What you return must match the records word for word, except that pictures are dropped.

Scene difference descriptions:
☆ ☆ ☆ ☆ ☆
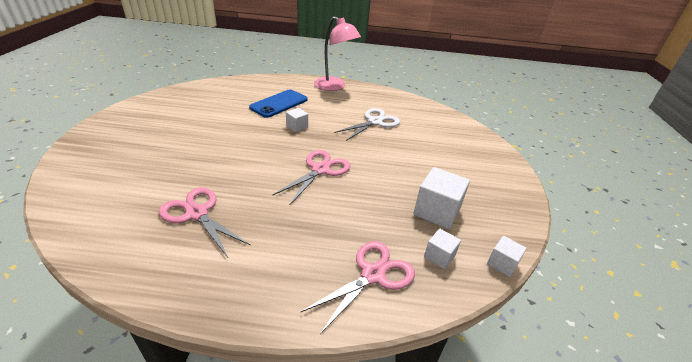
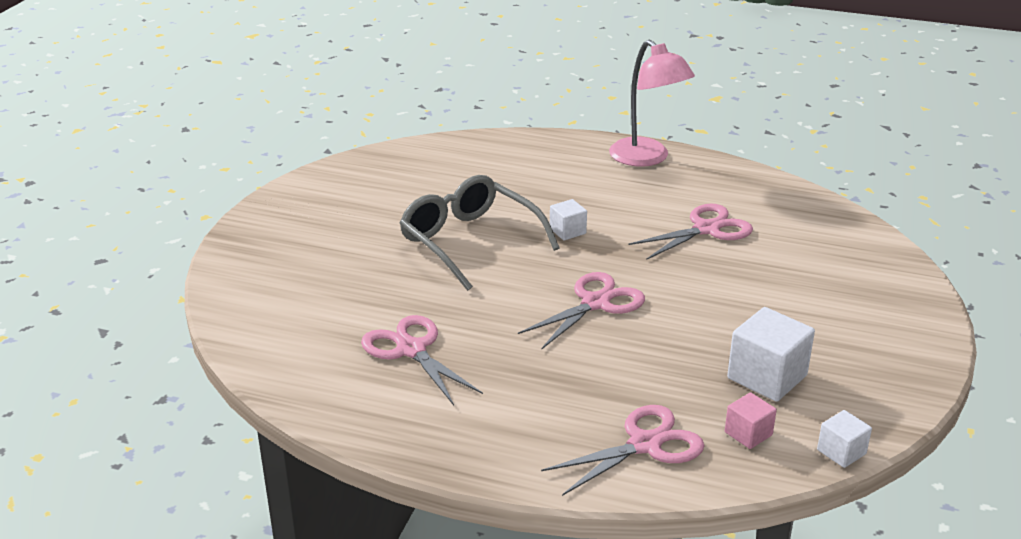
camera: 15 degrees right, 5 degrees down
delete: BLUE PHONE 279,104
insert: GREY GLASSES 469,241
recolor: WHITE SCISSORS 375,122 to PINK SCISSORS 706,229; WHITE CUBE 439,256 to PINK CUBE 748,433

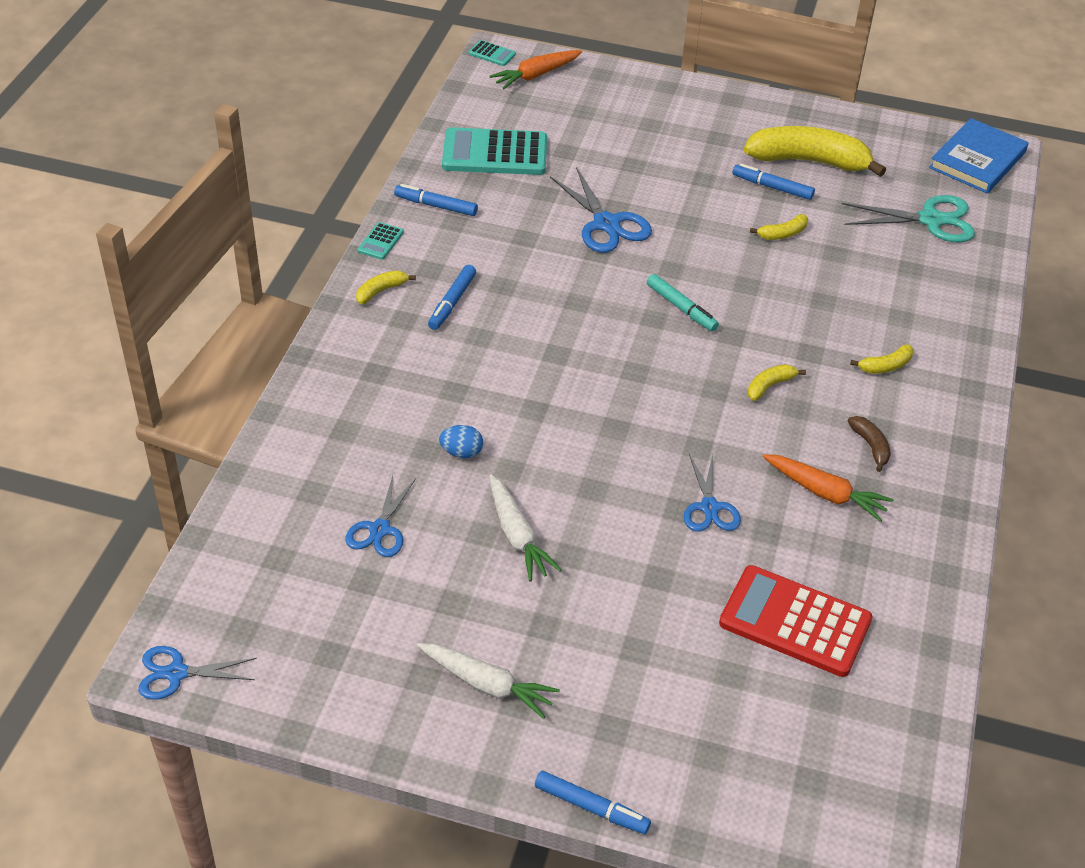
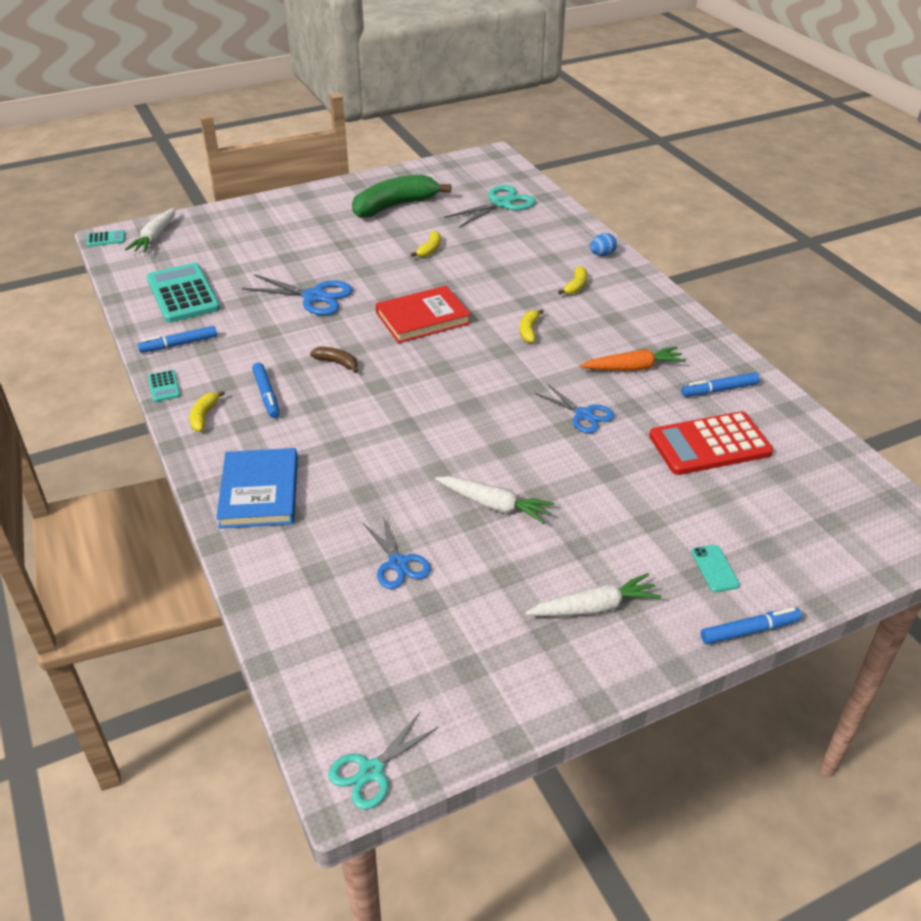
camera: 40 degrees left, 5 degrees down
insert: TURQUOISE PHONE 714,568
move: BLUE EGG 461,452 to 602,255; BLUE MARKER 772,187 to 719,390; BROWN BANANA 870,446 to 337,363; BLUE BOOK 977,160 to 260,492
replace: TURQUOISE MARKER 681,308 to RED BOOK 422,318
recolor: BLUE SCISSORS 176,673 to TURQUOISE SCISSORS 371,771; ORANGE CARROT 535,75 to WHITE CARROT 155,237; YELLOW BANANA 809,161 to GREEN BANANA 395,206
rotate: TURQUOISE CALCULATOR 495,153 = 183,294 105 degrees clockwise

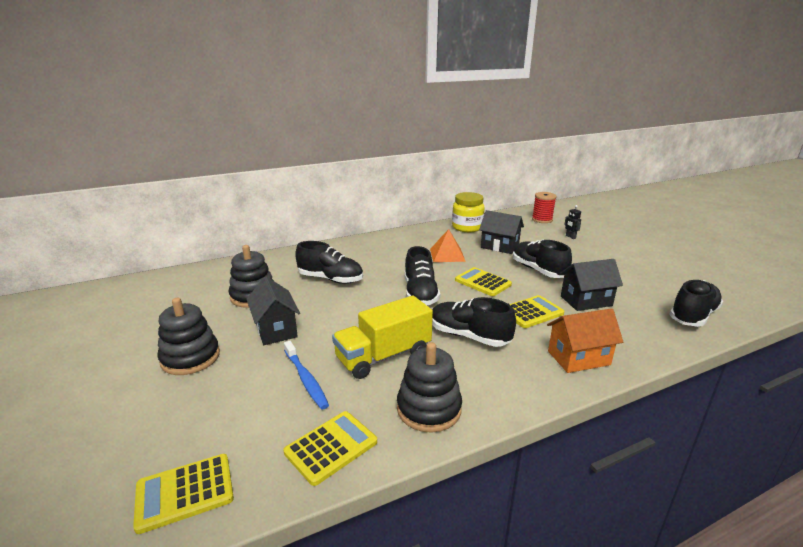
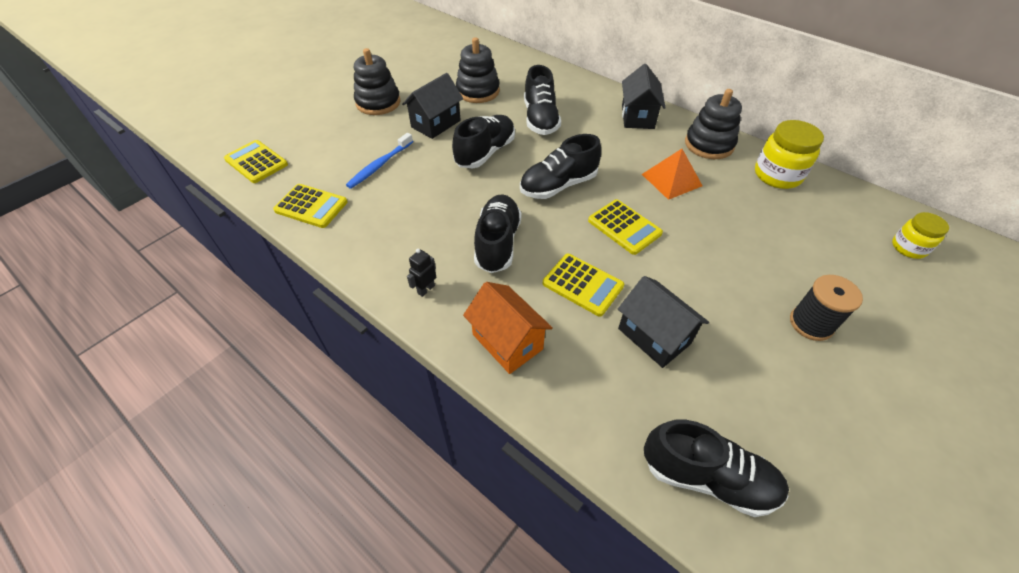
camera: 65 degrees right, 25 degrees up
delete: YELLOW TRUCK 383,356
insert: BLACK SPOOL 811,323
move: BLACK STACKING TOY 429,409 to 709,144; BLACK HOUSE 499,246 to 637,117; BLACK SHOE 538,270 to 485,153; BLACK ROBOT 570,237 to 426,289
replace: RED SPOOL 542,220 to YELLOW JAR 908,247
rotate: YELLOW CALCULATOR 483,282 = 624,227 120 degrees clockwise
☆ ☆ ☆ ☆ ☆
- **Problem solution**
camera: 15 degrees right, 5 degrees down
delete: BLUE PHONE 279,104
insert: GREY GLASSES 469,241
recolor: WHITE SCISSORS 375,122 to PINK SCISSORS 706,229; WHITE CUBE 439,256 to PINK CUBE 748,433

camera: 40 degrees left, 5 degrees down
insert: TURQUOISE PHONE 714,568
move: BLUE EGG 461,452 to 602,255; BLUE MARKER 772,187 to 719,390; BROWN BANANA 870,446 to 337,363; BLUE BOOK 977,160 to 260,492
replace: TURQUOISE MARKER 681,308 to RED BOOK 422,318
recolor: BLUE SCISSORS 176,673 to TURQUOISE SCISSORS 371,771; ORANGE CARROT 535,75 to WHITE CARROT 155,237; YELLOW BANANA 809,161 to GREEN BANANA 395,206
rotate: TURQUOISE CALCULATOR 495,153 = 183,294 105 degrees clockwise

camera: 65 degrees right, 25 degrees up
delete: YELLOW TRUCK 383,356
insert: BLACK SPOOL 811,323
move: BLACK STACKING TOY 429,409 to 709,144; BLACK HOUSE 499,246 to 637,117; BLACK SHOE 538,270 to 485,153; BLACK ROBOT 570,237 to 426,289
replace: RED SPOOL 542,220 to YELLOW JAR 908,247
rotate: YELLOW CALCULATOR 483,282 = 624,227 120 degrees clockwise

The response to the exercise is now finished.